### [EXERCISE REQUIREMENTS]
Copy the records exactly, leaving out every picture.

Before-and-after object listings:

__________________________________________________

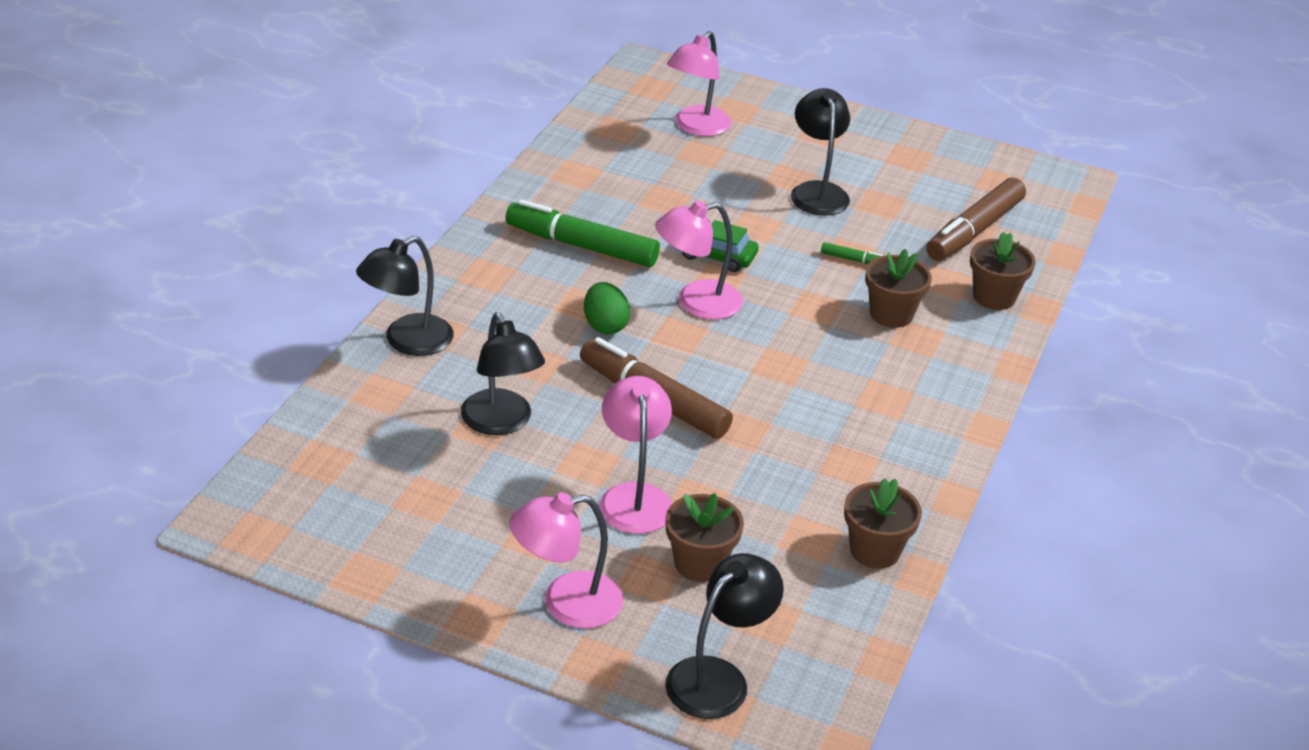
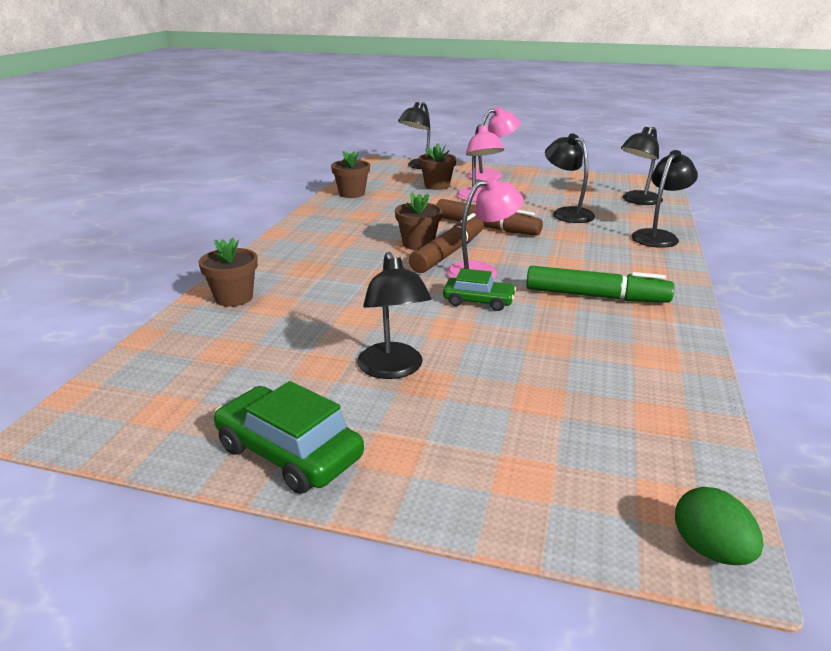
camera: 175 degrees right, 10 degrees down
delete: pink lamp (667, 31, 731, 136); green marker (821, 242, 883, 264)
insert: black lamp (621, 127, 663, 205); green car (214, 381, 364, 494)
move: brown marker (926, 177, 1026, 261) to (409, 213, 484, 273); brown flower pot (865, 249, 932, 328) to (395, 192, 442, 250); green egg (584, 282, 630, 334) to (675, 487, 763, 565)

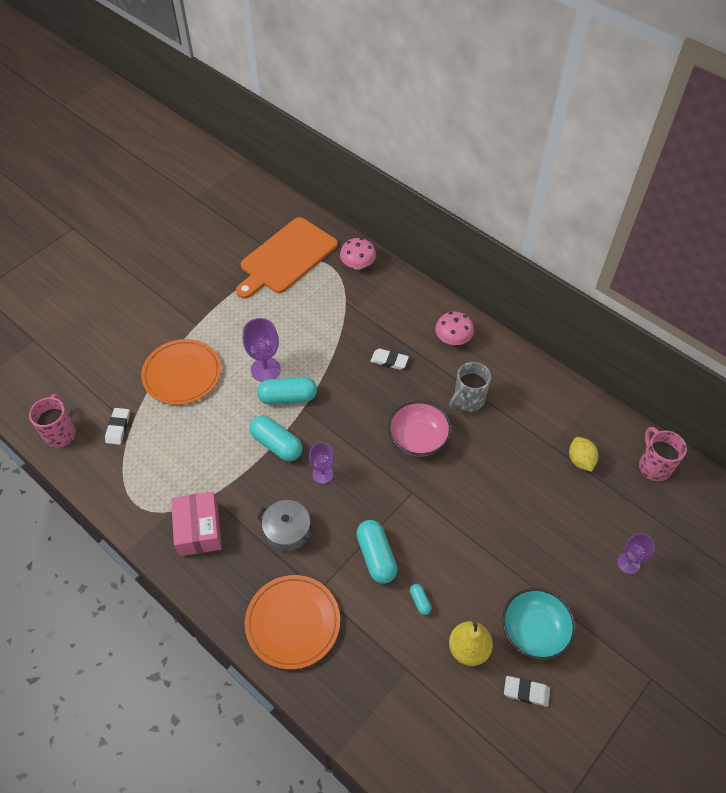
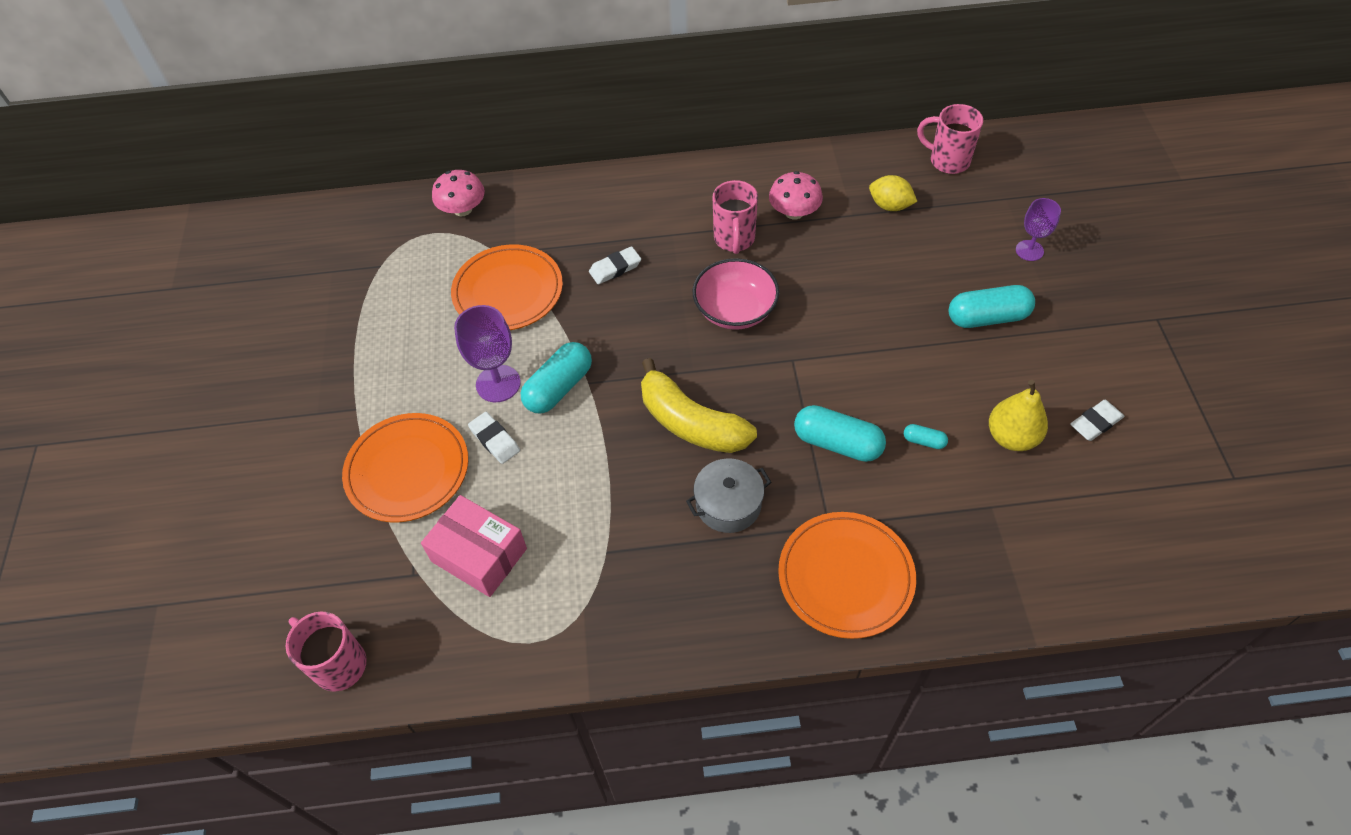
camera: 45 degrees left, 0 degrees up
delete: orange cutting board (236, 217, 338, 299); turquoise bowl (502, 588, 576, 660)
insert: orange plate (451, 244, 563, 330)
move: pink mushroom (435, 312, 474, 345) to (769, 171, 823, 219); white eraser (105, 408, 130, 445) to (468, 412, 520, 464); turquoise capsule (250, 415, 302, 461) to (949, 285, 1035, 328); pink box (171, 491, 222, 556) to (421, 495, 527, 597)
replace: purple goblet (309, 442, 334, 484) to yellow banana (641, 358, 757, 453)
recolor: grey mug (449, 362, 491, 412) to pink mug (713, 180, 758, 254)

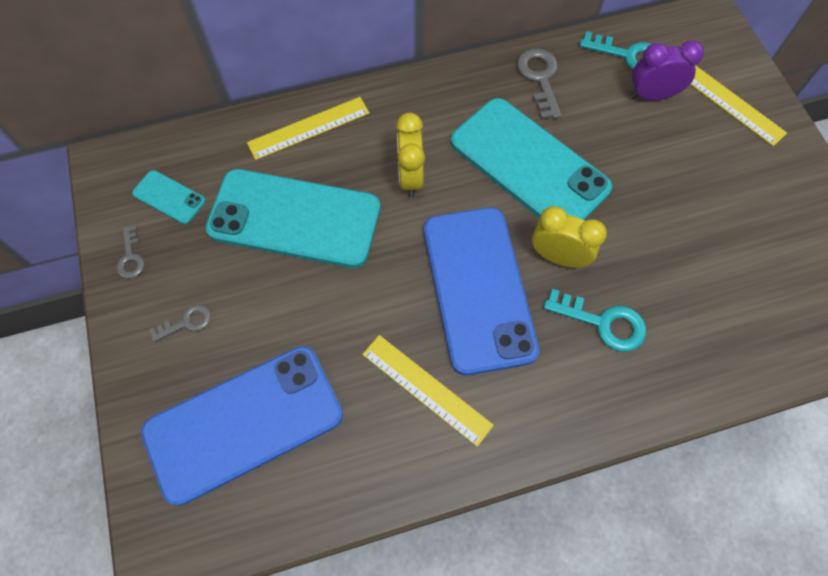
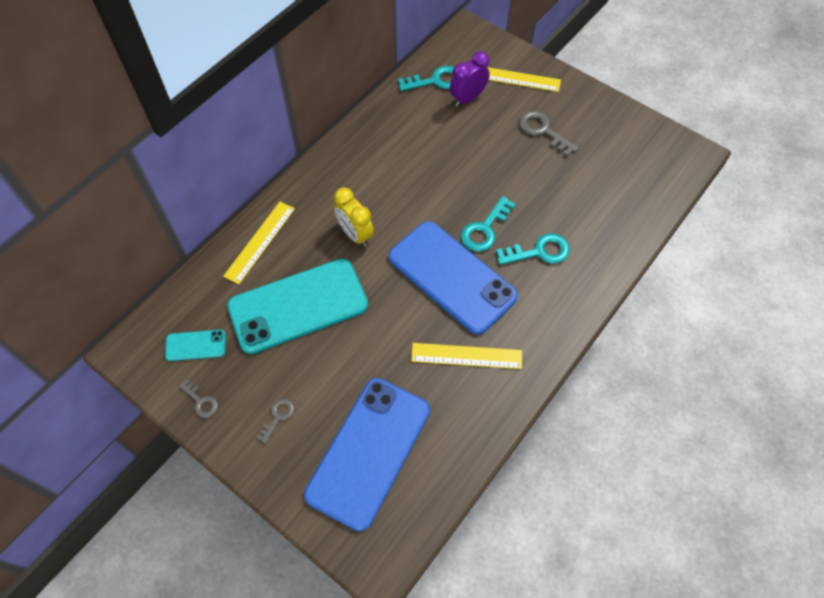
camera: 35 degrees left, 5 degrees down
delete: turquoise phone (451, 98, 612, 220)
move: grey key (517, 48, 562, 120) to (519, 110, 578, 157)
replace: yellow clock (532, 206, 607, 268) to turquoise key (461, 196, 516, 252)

__________________________________________________

### [SOLUTION TO THIS TASK]
camera: 175 degrees right, 10 degrees down
delete: pink lamp (667, 31, 731, 136); green marker (821, 242, 883, 264)
insert: black lamp (621, 127, 663, 205); green car (214, 381, 364, 494)
move: brown marker (926, 177, 1026, 261) to (409, 213, 484, 273); brown flower pot (865, 249, 932, 328) to (395, 192, 442, 250); green egg (584, 282, 630, 334) to (675, 487, 763, 565)

camera: 45 degrees left, 0 degrees up
delete: orange cutting board (236, 217, 338, 299); turquoise bowl (502, 588, 576, 660)
insert: orange plate (451, 244, 563, 330)
move: pink mushroom (435, 312, 474, 345) to (769, 171, 823, 219); white eraser (105, 408, 130, 445) to (468, 412, 520, 464); turquoise capsule (250, 415, 302, 461) to (949, 285, 1035, 328); pink box (171, 491, 222, 556) to (421, 495, 527, 597)
replace: purple goblet (309, 442, 334, 484) to yellow banana (641, 358, 757, 453)
recolor: grey mug (449, 362, 491, 412) to pink mug (713, 180, 758, 254)

camera: 35 degrees left, 5 degrees down
delete: turquoise phone (451, 98, 612, 220)
move: grey key (517, 48, 562, 120) to (519, 110, 578, 157)
replace: yellow clock (532, 206, 607, 268) to turquoise key (461, 196, 516, 252)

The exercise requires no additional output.